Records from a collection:
^^^^^^^^

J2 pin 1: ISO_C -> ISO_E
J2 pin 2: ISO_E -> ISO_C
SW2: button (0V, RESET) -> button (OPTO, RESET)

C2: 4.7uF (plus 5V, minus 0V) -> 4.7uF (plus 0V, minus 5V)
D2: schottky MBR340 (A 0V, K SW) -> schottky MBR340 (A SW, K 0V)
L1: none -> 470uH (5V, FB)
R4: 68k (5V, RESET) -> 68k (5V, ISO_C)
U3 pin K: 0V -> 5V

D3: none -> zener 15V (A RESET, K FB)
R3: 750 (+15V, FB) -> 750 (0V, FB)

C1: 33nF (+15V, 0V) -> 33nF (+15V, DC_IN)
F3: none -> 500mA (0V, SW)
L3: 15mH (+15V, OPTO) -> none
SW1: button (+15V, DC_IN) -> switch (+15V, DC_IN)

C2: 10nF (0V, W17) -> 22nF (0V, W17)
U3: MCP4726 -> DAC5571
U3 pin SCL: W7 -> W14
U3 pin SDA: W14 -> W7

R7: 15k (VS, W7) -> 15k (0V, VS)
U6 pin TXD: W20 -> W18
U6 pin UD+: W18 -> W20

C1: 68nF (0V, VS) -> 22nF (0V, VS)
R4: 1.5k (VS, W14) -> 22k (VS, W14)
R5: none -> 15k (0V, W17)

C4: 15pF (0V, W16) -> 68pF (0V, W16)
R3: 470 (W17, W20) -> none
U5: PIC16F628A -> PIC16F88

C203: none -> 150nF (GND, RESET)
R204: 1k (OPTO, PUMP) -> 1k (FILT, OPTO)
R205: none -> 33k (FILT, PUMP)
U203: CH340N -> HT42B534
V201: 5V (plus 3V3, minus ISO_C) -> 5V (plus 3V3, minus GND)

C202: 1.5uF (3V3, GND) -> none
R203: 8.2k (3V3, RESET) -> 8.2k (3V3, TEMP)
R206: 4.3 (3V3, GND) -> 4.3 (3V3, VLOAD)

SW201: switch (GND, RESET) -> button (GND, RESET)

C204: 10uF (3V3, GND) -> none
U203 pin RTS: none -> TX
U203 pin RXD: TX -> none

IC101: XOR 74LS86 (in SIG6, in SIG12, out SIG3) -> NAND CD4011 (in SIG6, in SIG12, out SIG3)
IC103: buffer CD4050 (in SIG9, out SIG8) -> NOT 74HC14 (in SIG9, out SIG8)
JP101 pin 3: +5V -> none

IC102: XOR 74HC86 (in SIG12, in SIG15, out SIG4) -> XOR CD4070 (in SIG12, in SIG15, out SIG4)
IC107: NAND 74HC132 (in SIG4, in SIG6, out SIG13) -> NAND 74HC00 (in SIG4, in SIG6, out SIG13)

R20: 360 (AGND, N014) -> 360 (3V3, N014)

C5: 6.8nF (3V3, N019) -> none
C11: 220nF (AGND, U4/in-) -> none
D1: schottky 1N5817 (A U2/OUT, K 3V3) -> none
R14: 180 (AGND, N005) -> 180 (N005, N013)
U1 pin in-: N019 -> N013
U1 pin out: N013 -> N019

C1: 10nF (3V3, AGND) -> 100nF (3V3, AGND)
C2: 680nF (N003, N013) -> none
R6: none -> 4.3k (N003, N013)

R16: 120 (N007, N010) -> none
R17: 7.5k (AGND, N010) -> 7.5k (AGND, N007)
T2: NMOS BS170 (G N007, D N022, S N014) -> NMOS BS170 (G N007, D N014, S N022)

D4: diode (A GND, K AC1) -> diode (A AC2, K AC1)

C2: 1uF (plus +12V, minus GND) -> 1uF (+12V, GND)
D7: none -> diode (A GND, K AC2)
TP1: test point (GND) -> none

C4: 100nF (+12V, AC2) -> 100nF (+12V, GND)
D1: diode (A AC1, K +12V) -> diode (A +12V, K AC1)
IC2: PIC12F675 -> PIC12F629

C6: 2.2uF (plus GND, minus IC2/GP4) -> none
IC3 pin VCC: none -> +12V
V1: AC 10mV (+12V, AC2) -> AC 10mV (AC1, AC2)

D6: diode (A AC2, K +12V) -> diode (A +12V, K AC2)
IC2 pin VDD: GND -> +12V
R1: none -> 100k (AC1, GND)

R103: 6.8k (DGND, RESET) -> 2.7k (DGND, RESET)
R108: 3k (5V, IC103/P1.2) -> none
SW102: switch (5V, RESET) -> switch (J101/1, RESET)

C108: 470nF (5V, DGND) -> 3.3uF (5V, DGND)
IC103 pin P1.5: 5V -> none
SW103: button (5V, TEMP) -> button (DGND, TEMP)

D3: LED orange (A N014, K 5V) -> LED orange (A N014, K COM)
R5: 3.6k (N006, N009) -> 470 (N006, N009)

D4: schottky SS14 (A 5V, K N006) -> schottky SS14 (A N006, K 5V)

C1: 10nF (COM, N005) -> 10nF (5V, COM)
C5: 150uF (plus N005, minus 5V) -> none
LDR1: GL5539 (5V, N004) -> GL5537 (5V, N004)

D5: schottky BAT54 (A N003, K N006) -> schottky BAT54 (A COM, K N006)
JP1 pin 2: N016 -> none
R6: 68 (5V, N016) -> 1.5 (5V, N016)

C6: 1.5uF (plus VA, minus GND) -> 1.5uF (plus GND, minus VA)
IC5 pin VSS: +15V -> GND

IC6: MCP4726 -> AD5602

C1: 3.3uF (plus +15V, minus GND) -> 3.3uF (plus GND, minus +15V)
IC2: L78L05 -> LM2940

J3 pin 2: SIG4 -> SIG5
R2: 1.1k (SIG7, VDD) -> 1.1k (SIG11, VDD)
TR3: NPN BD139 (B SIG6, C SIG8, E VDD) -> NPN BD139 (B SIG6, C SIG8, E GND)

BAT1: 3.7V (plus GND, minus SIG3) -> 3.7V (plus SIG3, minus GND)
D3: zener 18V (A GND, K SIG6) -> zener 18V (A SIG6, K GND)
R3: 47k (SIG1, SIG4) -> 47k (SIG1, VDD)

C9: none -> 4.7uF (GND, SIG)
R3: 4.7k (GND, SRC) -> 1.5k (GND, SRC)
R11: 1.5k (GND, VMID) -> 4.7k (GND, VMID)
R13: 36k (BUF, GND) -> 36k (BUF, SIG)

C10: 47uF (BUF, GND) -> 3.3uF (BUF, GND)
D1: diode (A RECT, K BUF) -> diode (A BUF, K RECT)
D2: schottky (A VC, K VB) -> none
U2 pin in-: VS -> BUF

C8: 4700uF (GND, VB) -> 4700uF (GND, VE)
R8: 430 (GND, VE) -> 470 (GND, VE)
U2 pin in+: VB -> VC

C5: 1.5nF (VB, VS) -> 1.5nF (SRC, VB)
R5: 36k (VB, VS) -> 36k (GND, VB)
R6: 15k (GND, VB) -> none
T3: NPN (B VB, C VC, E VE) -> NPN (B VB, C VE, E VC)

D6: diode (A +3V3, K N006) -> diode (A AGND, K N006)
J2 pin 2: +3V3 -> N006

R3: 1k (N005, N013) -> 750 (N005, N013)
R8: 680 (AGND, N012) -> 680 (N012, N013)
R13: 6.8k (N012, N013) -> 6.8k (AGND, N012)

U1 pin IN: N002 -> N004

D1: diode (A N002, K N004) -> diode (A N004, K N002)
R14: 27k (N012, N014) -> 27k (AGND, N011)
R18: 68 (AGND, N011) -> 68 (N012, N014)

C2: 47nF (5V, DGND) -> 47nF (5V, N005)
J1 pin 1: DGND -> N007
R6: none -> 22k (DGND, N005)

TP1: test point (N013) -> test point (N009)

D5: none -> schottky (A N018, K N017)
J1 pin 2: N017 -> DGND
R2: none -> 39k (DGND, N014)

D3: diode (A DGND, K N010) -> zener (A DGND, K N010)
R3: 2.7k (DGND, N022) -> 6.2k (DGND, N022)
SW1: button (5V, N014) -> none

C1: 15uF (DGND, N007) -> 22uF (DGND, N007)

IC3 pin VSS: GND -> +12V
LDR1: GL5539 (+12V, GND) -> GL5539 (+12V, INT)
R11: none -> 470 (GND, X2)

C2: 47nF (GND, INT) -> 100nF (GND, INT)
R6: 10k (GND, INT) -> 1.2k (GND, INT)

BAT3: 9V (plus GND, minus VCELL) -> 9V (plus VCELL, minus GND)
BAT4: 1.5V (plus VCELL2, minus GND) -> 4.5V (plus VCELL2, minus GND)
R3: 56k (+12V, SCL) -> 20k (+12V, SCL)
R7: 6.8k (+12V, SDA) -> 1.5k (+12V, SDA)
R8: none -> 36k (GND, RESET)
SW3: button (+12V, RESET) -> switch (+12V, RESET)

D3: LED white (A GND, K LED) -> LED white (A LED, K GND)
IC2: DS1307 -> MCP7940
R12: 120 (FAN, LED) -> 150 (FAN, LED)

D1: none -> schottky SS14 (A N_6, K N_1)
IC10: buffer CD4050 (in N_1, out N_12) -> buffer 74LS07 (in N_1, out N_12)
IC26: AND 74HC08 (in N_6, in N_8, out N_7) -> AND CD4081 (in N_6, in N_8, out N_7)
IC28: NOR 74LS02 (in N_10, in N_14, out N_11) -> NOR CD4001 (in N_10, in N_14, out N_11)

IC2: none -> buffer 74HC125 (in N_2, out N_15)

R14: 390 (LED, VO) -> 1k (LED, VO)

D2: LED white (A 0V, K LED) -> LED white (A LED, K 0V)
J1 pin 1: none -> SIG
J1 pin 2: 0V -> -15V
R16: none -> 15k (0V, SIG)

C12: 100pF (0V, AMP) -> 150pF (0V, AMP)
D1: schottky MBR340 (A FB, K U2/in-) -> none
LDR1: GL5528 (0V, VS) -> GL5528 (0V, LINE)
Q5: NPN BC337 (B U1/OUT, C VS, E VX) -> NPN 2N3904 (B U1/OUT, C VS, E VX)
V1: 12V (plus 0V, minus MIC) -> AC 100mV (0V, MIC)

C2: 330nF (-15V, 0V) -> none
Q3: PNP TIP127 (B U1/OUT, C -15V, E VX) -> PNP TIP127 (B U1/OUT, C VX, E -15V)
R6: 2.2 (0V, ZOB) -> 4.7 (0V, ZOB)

^^^^^^^^

Exercise description:
Could you print the lines above, exactly as written, from the line containing "IC10: buffer CD4050" through the final one?

Reply:
IC10: buffer CD4050 (in N_1, out N_12) -> buffer 74LS07 (in N_1, out N_12)
IC26: AND 74HC08 (in N_6, in N_8, out N_7) -> AND CD4081 (in N_6, in N_8, out N_7)
IC28: NOR 74LS02 (in N_10, in N_14, out N_11) -> NOR CD4001 (in N_10, in N_14, out N_11)

IC2: none -> buffer 74HC125 (in N_2, out N_15)

R14: 390 (LED, VO) -> 1k (LED, VO)

D2: LED white (A 0V, K LED) -> LED white (A LED, K 0V)
J1 pin 1: none -> SIG
J1 pin 2: 0V -> -15V
R16: none -> 15k (0V, SIG)

C12: 100pF (0V, AMP) -> 150pF (0V, AMP)
D1: schottky MBR340 (A FB, K U2/in-) -> none
LDR1: GL5528 (0V, VS) -> GL5528 (0V, LINE)
Q5: NPN BC337 (B U1/OUT, C VS, E VX) -> NPN 2N3904 (B U1/OUT, C VS, E VX)
V1: 12V (plus 0V, minus MIC) -> AC 100mV (0V, MIC)

C2: 330nF (-15V, 0V) -> none
Q3: PNP TIP127 (B U1/OUT, C -15V, E VX) -> PNP TIP127 (B U1/OUT, C VX, E -15V)
R6: 2.2 (0V, ZOB) -> 4.7 (0V, ZOB)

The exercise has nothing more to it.